### WORK INSTRUCTION
Starting at the line below with "Renato's dashboards: [776,576,1057,755]" and stopping at the line with "Ledger 84: [198,692,233,720]", please print each line exactly, those two included, and skip every picture.

### WORKING DATA
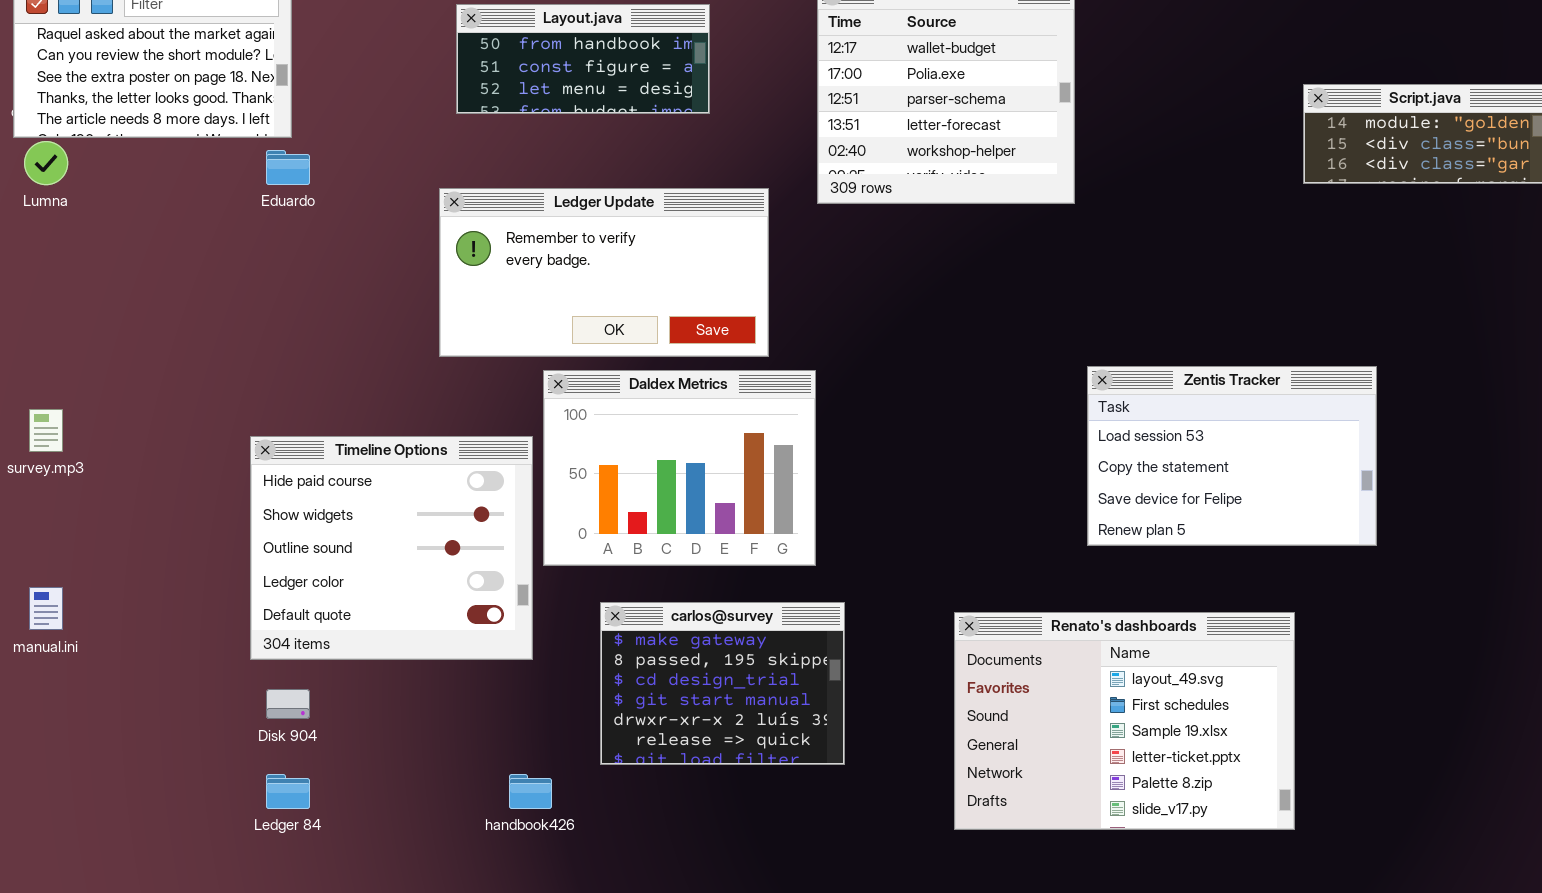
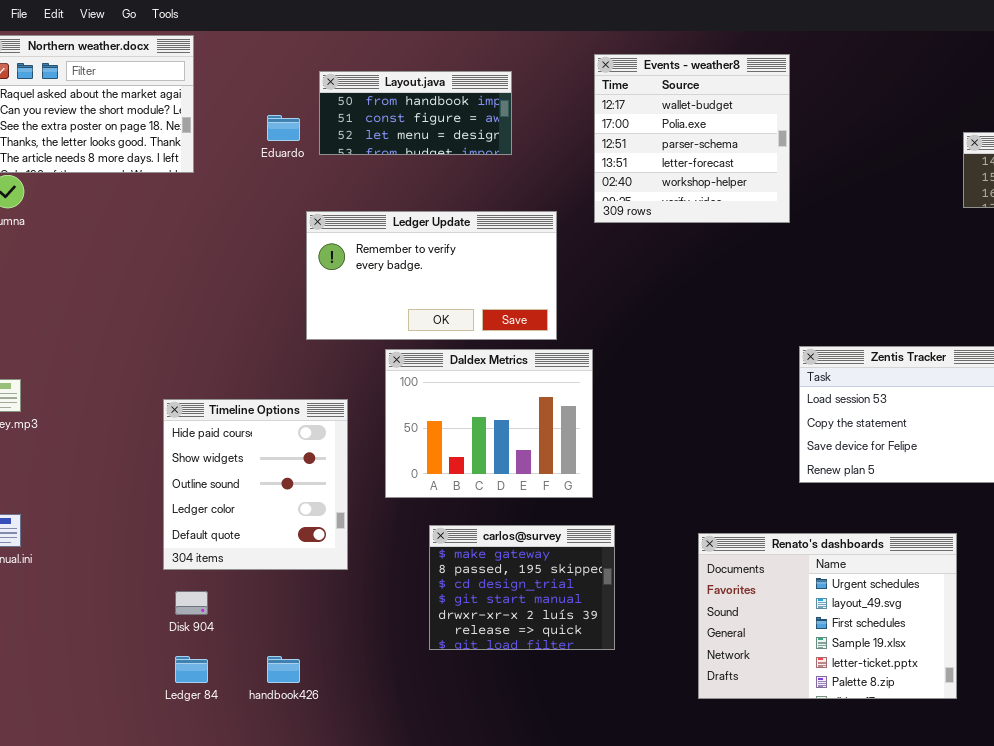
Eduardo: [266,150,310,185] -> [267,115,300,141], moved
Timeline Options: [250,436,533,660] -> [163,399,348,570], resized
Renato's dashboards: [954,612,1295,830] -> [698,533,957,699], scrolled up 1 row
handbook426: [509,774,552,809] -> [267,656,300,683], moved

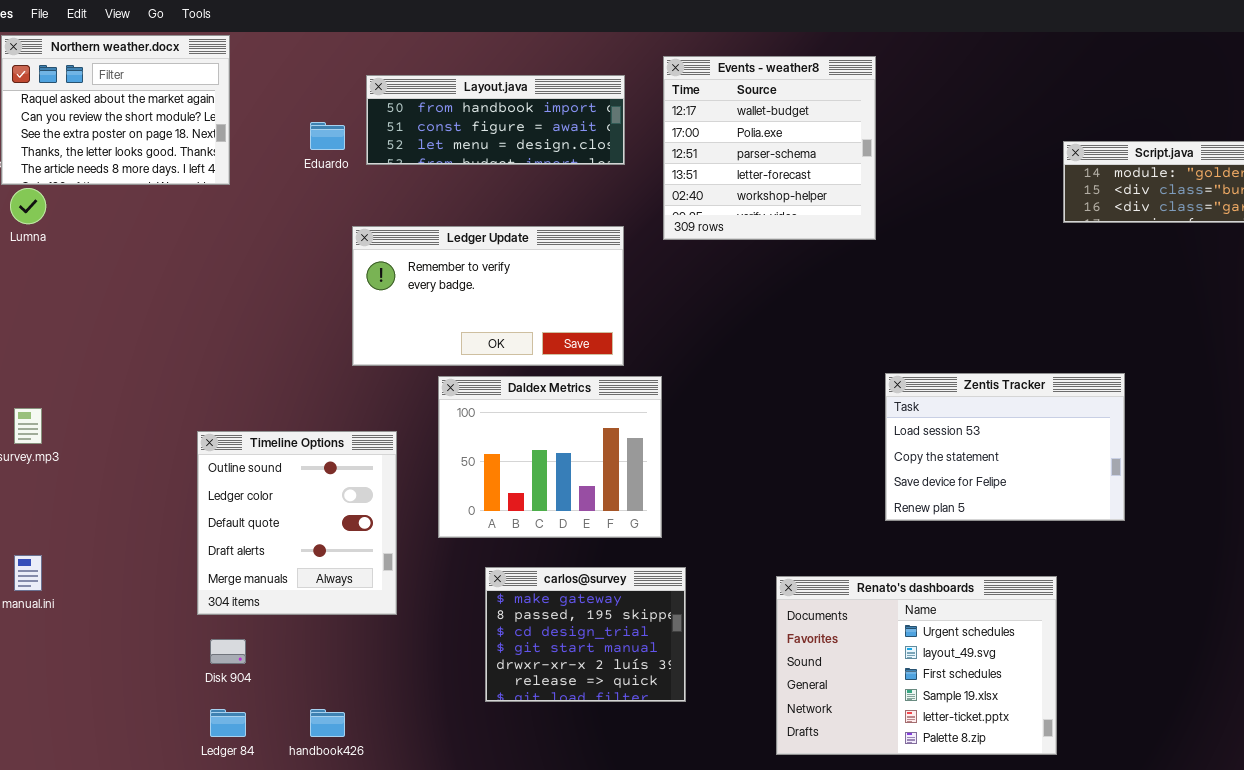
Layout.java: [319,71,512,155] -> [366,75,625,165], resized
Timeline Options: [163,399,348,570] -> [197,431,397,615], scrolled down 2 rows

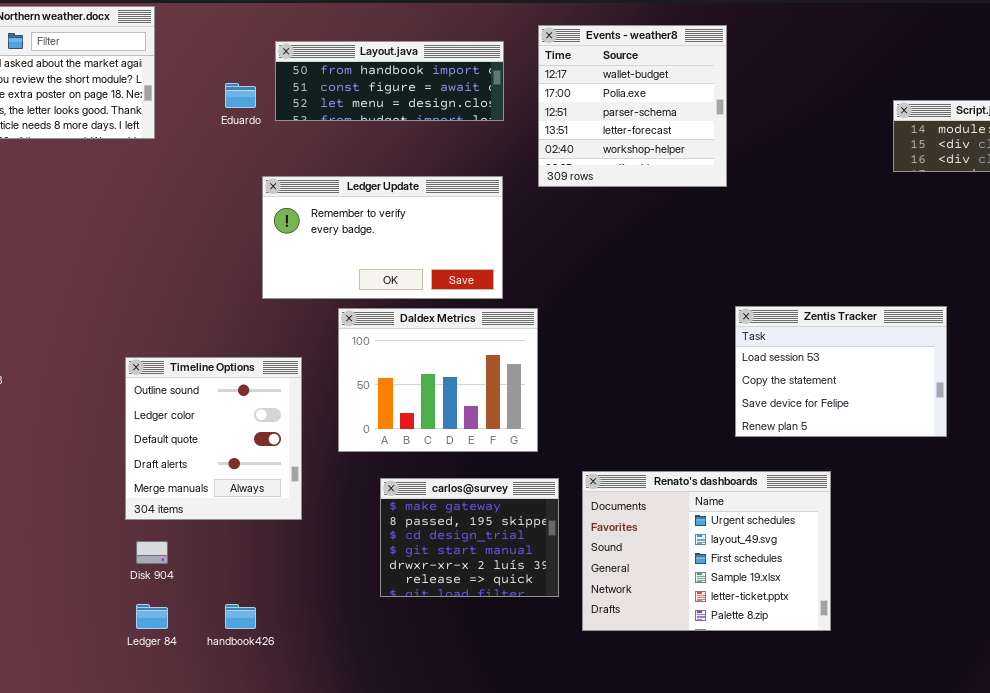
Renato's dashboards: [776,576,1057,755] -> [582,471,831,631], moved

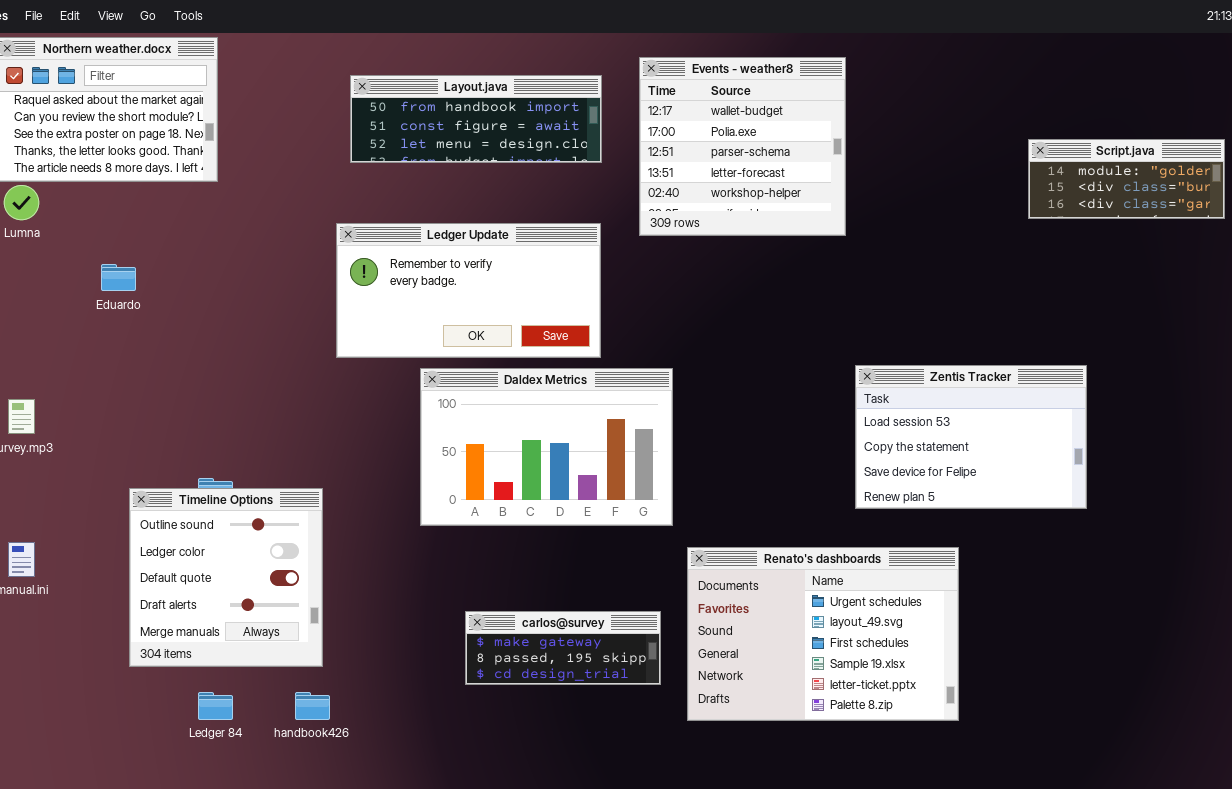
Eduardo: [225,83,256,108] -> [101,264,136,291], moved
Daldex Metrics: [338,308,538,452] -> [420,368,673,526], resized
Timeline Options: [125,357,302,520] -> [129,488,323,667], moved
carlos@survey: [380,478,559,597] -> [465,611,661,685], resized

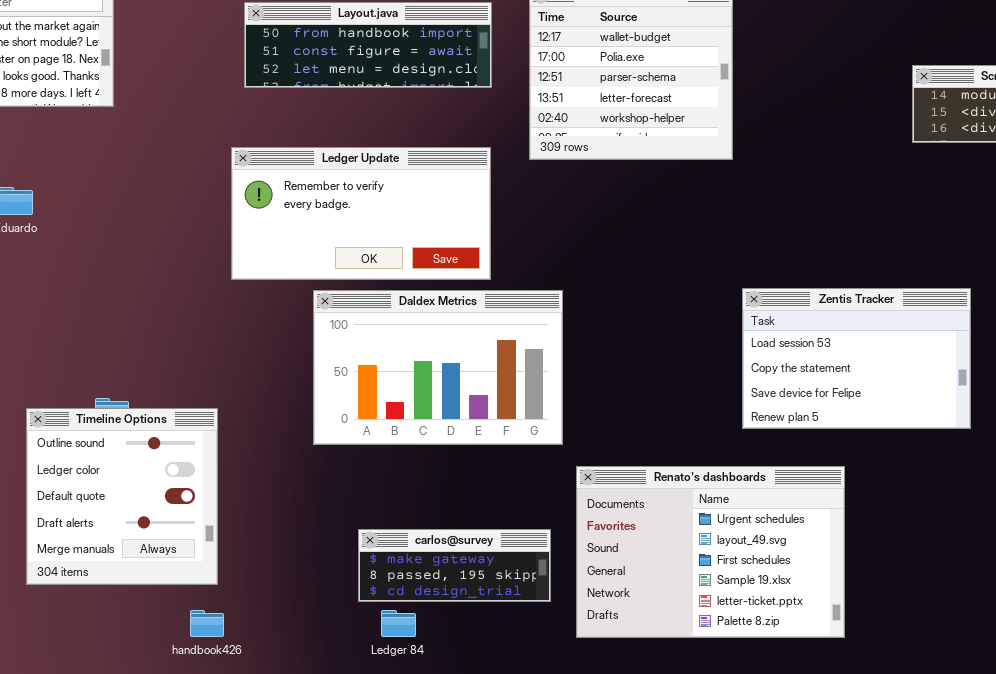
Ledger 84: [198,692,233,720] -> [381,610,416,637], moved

...

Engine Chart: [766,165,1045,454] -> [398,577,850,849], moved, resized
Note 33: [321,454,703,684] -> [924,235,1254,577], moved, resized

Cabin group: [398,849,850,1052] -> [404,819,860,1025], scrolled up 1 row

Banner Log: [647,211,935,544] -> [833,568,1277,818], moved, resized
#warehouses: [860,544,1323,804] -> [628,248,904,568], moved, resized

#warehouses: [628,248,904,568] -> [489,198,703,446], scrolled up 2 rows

### OUTPUT
Renato's dashboards: [776,576,1057,755] -> [582,471,831,631], moved

Eduardo: [225,83,256,108] -> [101,264,136,291], moved
Daldex Metrics: [338,308,538,452] -> [420,368,673,526], resized
Timeline Options: [125,357,302,520] -> [129,488,323,667], moved
carlos@survey: [380,478,559,597] -> [465,611,661,685], resized

Ledger 84: [198,692,233,720] -> [381,610,416,637], moved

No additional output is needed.